(Beginning of The input)

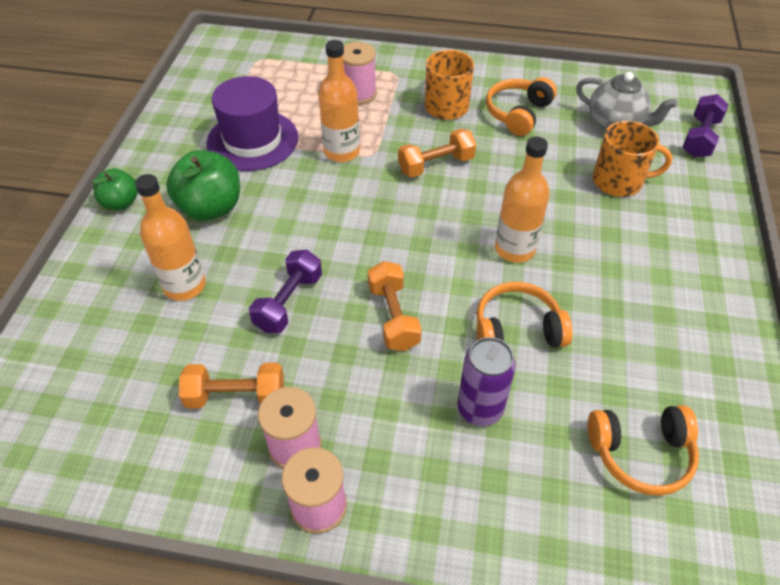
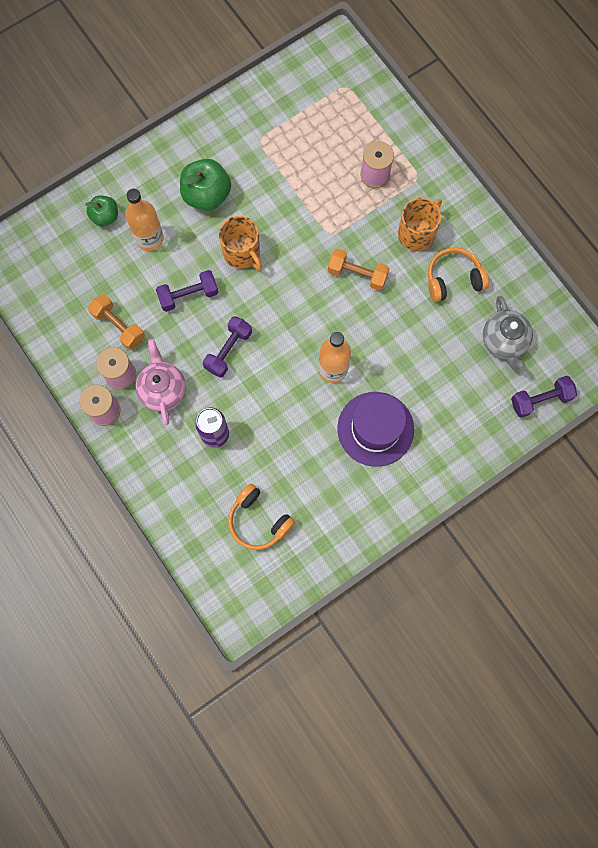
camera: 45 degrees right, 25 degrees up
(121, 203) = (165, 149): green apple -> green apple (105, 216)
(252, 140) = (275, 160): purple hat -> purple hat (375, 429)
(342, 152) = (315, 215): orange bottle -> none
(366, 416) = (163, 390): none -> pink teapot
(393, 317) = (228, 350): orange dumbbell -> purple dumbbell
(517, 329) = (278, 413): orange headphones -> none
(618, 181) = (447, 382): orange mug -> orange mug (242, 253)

(End of The input)

### The task
Leave out the pictures and return every record word for word.

### Problem solution
camera: 45 degrees right, 25 degrees up
(121, 203) = (165, 149): green apple -> green apple (105, 216)
(252, 140) = (275, 160): purple hat -> purple hat (375, 429)
(342, 152) = (315, 215): orange bottle -> none
(366, 416) = (163, 390): none -> pink teapot
(393, 317) = (228, 350): orange dumbbell -> purple dumbbell
(517, 329) = (278, 413): orange headphones -> none
(618, 181) = (447, 382): orange mug -> orange mug (242, 253)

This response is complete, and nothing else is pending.